Exercise instructions - A faithful copy of every entry is the goal; keep the images out of it.

The data -
____________________

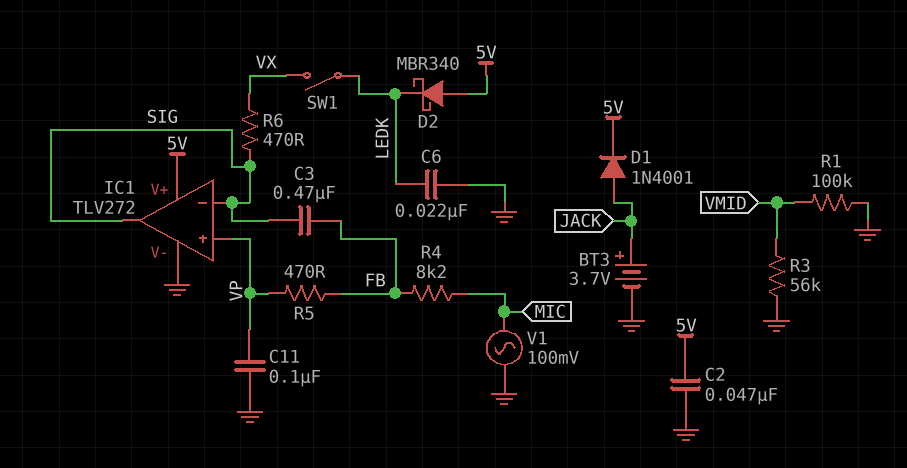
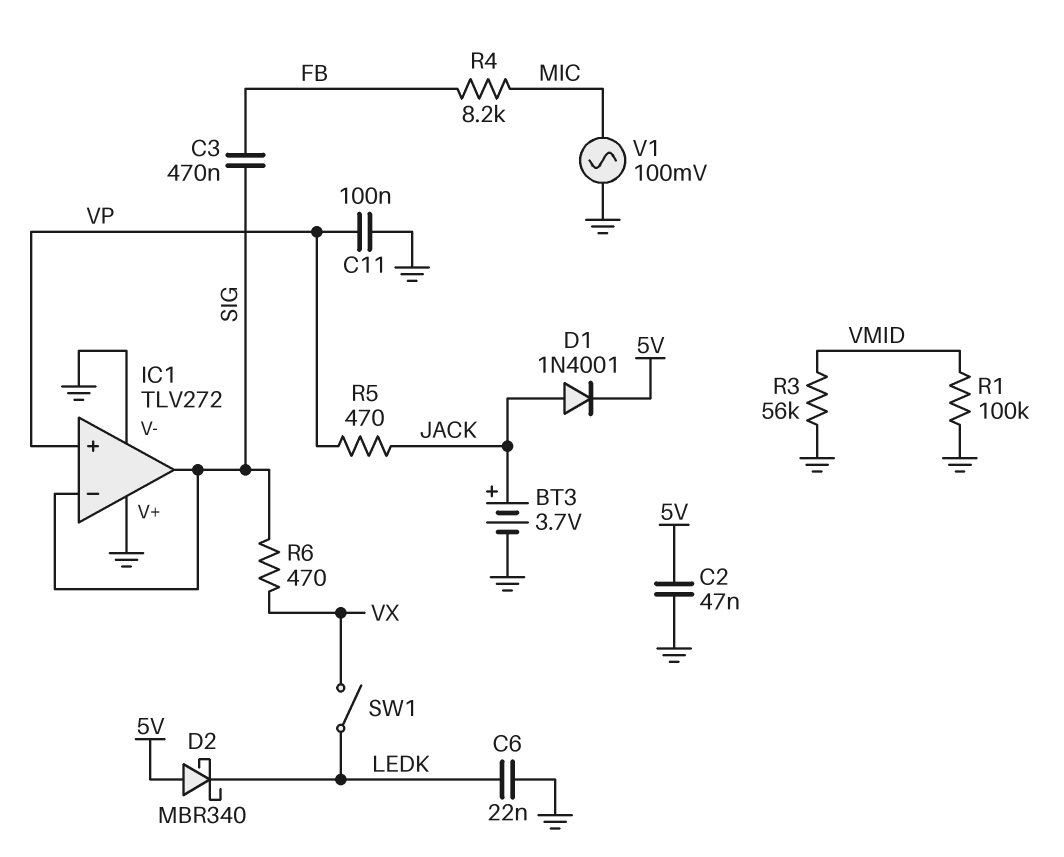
IC1 pin V+: 5V -> GND
R5: 470 (FB, VP) -> 470 (JACK, VP)

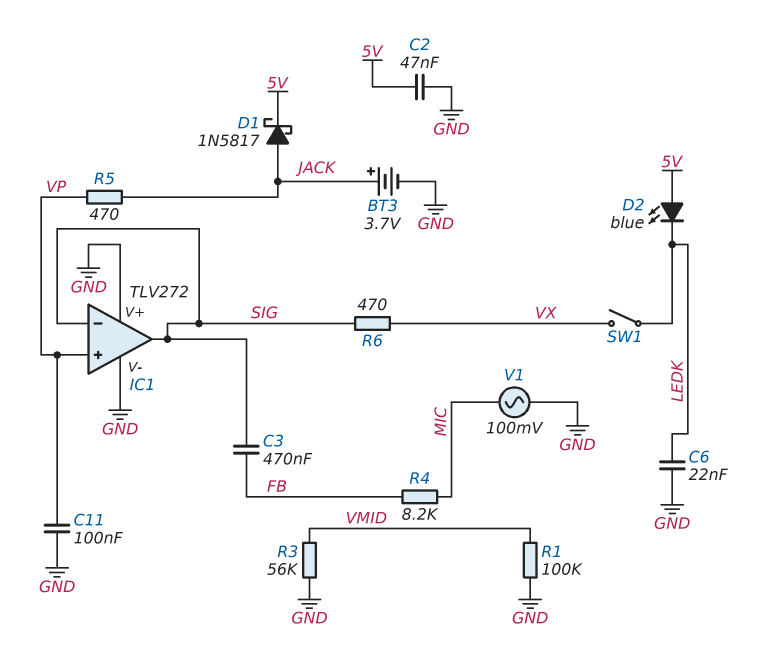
D1: diode 1N4001 (A JACK, K 5V) -> schottky 1N5817 (A JACK, K 5V)
D2: schottky MBR340 (A 5V, K LEDK) -> LED blue (A 5V, K LEDK)

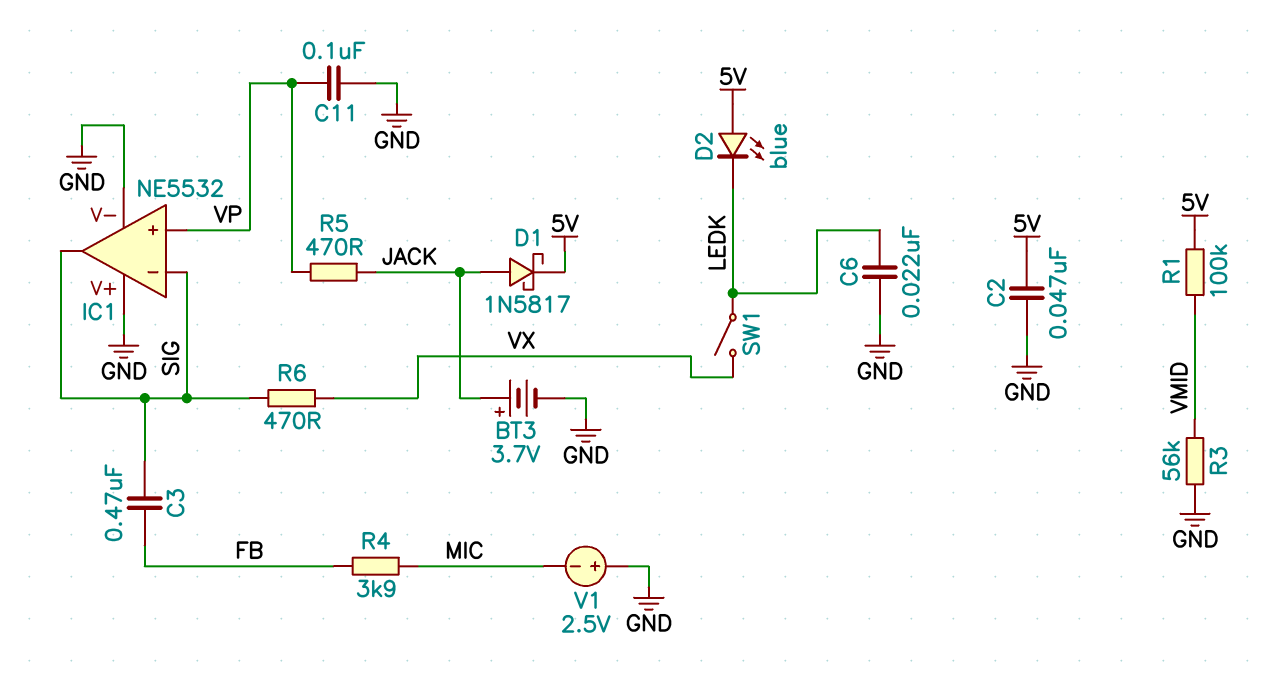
IC1: TLV272 -> NE5532
R1: 100k (GND, VMID) -> 100k (5V, VMID)
R4: 8.2k (FB, MIC) -> 3.9k (FB, MIC)
V1: AC 100mV (GND, MIC) -> 2.5V (plus GND, minus MIC)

____________________

Exercise result -
IC1 pin V+: 5V -> GND
R5: 470 (FB, VP) -> 470 (JACK, VP)

D1: diode 1N4001 (A JACK, K 5V) -> schottky 1N5817 (A JACK, K 5V)
D2: schottky MBR340 (A 5V, K LEDK) -> LED blue (A 5V, K LEDK)

IC1: TLV272 -> NE5532
R1: 100k (GND, VMID) -> 100k (5V, VMID)
R4: 8.2k (FB, MIC) -> 3.9k (FB, MIC)
V1: AC 100mV (GND, MIC) -> 2.5V (plus GND, minus MIC)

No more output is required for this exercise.